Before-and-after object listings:
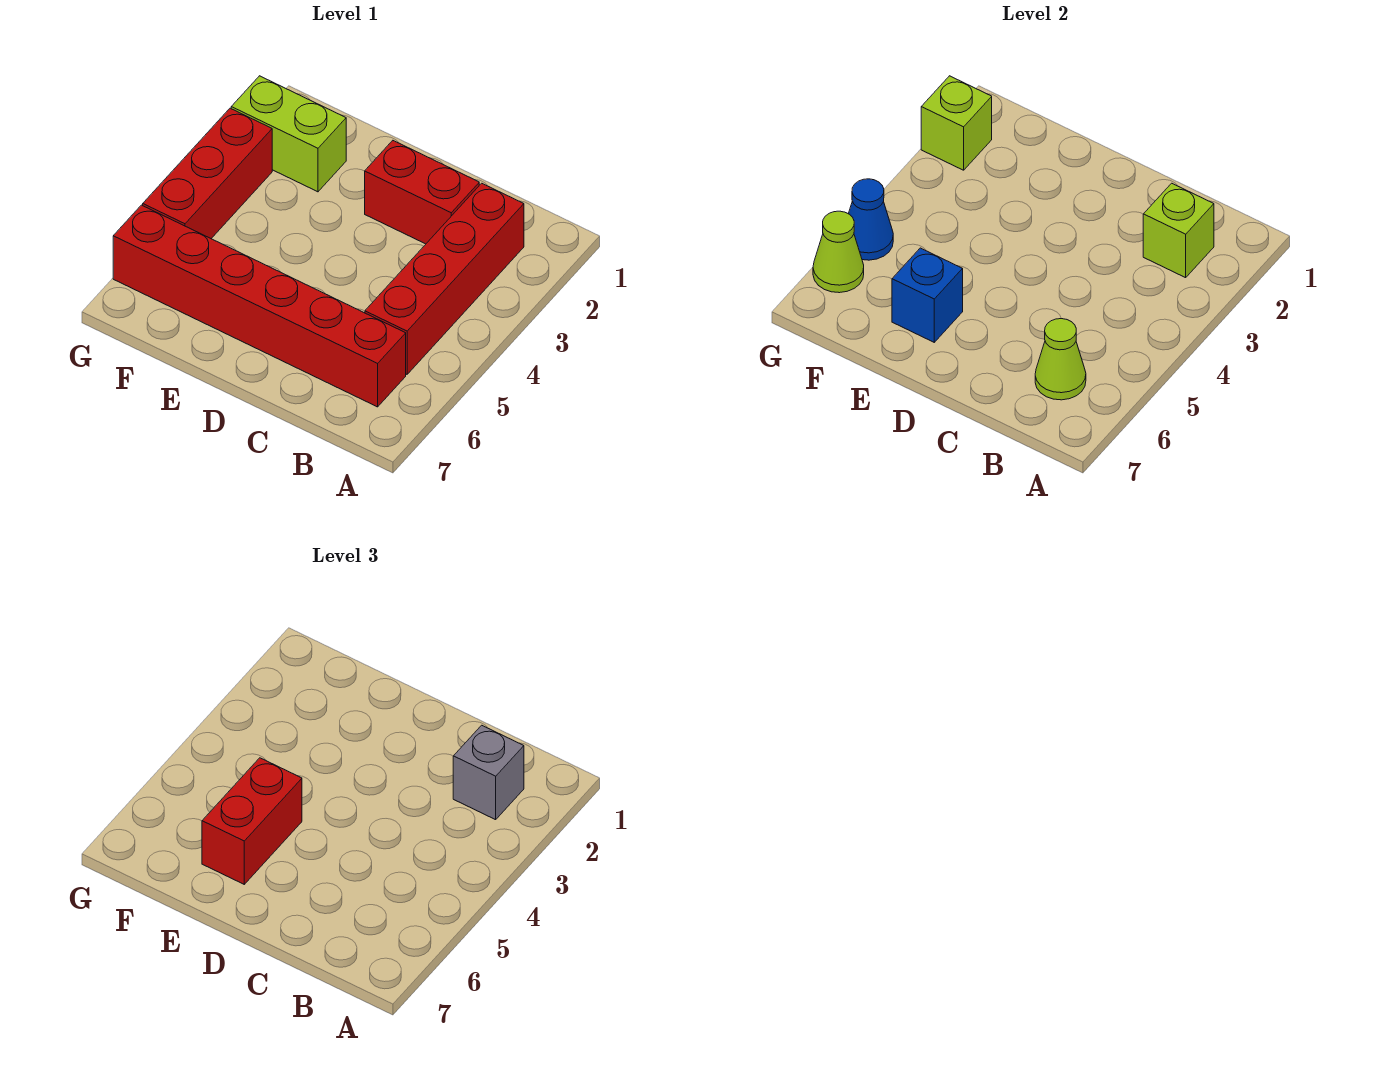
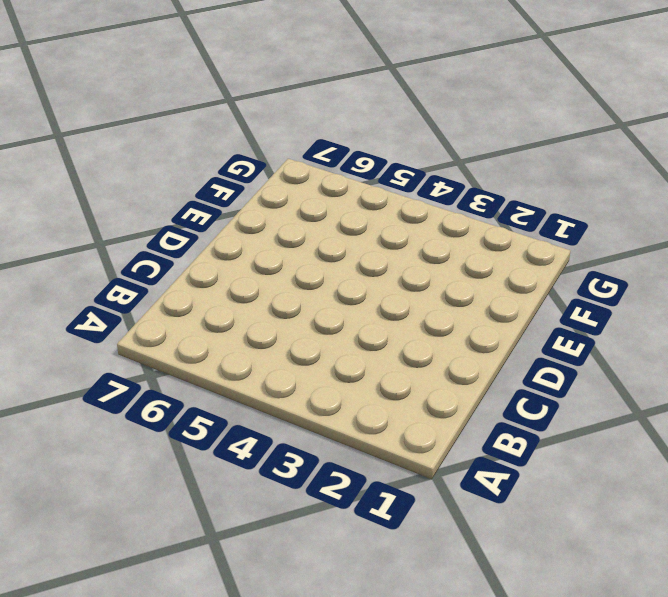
none -> red brick B2:B5 level 1
none -> red brick B6:G6 level 1
none -> red brick C2:D2 level 1

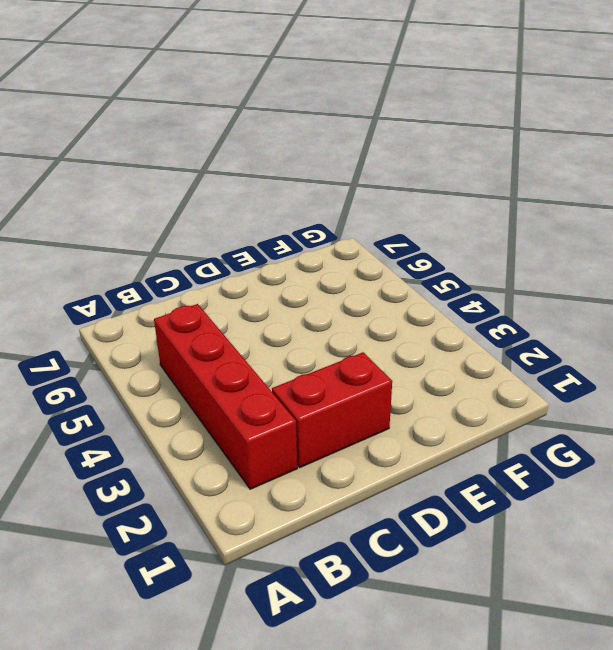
none -> red brick B6:G6 level 1
none -> lime brick F2:G2 level 1
none -> red brick G3:G5 level 1

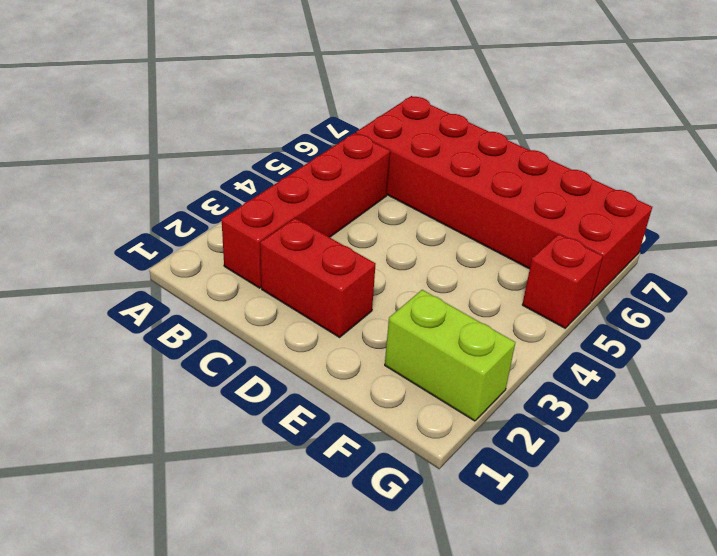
red brick B6:G7 level 1 -> red brick B6:G6 level 1
red brick G5 level 1 -> red brick G3:G5 level 1
none -> lime brick B2 level 2
none -> lime cone B6 level 2
none -> blue brick E6 level 2

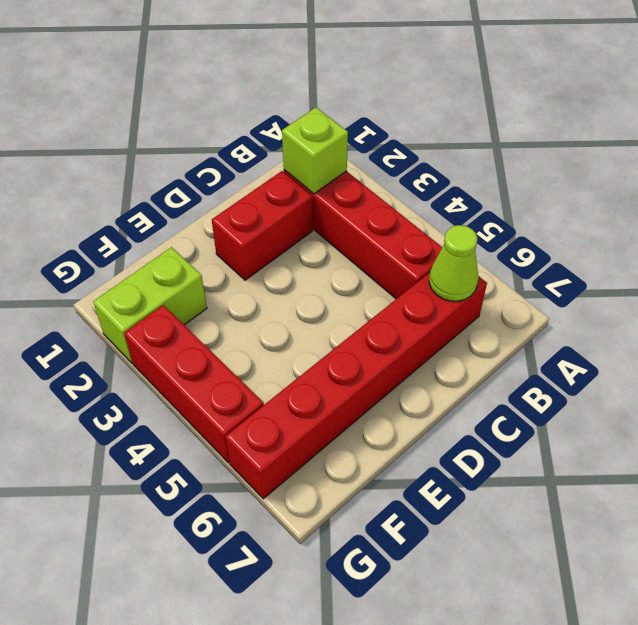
none -> blue brick E6 level 2
none -> lime brick G2 level 2
none -> blue cone G5 level 2

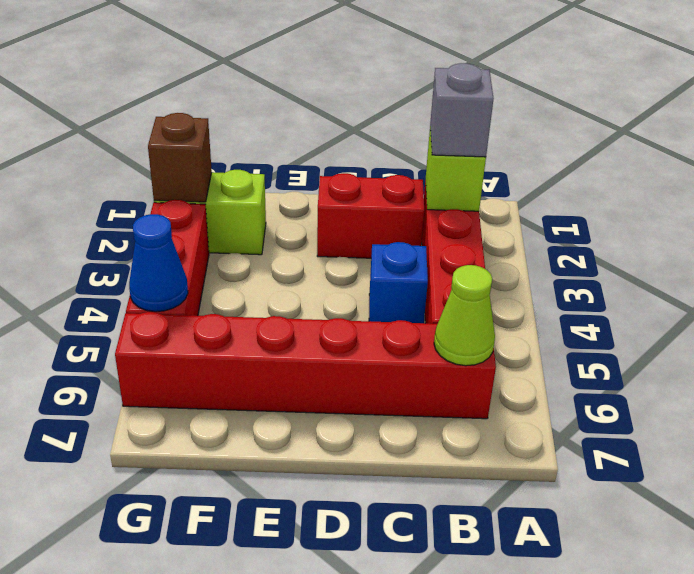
blue brick C4 level 1 -> blue brick E6 level 2
brown brick G2 level 2 -> lime brick G2 level 2
none -> lime cone G6 level 2
none -> red brick E5:E6 level 3

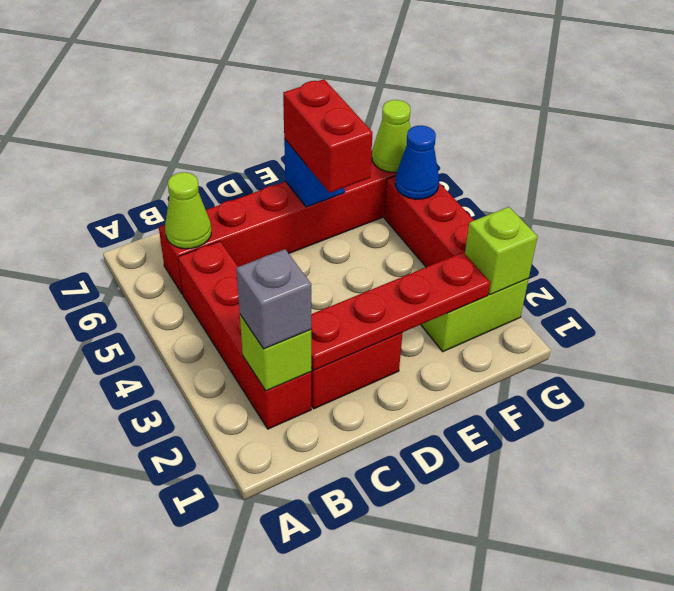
red plate C2:F2 level 2 -> none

WHAT THE TASK REQUIRES:
Leaving images out, please output every line of the data exactly.

PROBLEM SOLUTION:
none -> red brick B2:B5 level 1
none -> red brick B6:G6 level 1
none -> red brick C2:D2 level 1

none -> red brick B6:G6 level 1
none -> lime brick F2:G2 level 1
none -> red brick G3:G5 level 1

red brick B6:G7 level 1 -> red brick B6:G6 level 1
red brick G5 level 1 -> red brick G3:G5 level 1
none -> lime brick B2 level 2
none -> lime cone B6 level 2
none -> blue brick E6 level 2

none -> blue brick E6 level 2
none -> lime brick G2 level 2
none -> blue cone G5 level 2

blue brick C4 level 1 -> blue brick E6 level 2
brown brick G2 level 2 -> lime brick G2 level 2
none -> lime cone G6 level 2
none -> red brick E5:E6 level 3

red plate C2:F2 level 2 -> none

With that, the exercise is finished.